◆ **DATA PROVIDED**:
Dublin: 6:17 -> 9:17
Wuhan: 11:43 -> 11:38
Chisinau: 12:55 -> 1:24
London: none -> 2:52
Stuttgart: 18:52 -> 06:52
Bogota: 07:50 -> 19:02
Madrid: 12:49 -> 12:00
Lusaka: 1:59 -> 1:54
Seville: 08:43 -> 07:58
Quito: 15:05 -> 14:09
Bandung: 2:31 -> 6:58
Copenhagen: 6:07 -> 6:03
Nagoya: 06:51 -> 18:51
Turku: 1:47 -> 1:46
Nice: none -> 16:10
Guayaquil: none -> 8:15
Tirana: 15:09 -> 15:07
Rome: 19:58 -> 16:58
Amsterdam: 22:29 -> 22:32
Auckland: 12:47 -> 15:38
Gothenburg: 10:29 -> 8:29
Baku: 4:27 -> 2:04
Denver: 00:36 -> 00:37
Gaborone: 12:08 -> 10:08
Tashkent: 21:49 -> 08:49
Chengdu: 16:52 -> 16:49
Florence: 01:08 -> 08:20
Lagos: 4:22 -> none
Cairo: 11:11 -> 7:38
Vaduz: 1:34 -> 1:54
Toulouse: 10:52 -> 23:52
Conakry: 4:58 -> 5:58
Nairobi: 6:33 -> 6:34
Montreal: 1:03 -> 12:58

◆ **YOUR INSTRUCTIONS**:
Copy the records word for word, beginning with the first line and ending with the line that contains "Gothenburg: 10:29 -> 8:29", including that line.

◆ **FINAL RESULT**:
Dublin: 6:17 -> 9:17
Wuhan: 11:43 -> 11:38
Chisinau: 12:55 -> 1:24
London: none -> 2:52
Stuttgart: 18:52 -> 06:52
Bogota: 07:50 -> 19:02
Madrid: 12:49 -> 12:00
Lusaka: 1:59 -> 1:54
Seville: 08:43 -> 07:58
Quito: 15:05 -> 14:09
Bandung: 2:31 -> 6:58
Copenhagen: 6:07 -> 6:03
Nagoya: 06:51 -> 18:51
Turku: 1:47 -> 1:46
Nice: none -> 16:10
Guayaquil: none -> 8:15
Tirana: 15:09 -> 15:07
Rome: 19:58 -> 16:58
Amsterdam: 22:29 -> 22:32
Auckland: 12:47 -> 15:38
Gothenburg: 10:29 -> 8:29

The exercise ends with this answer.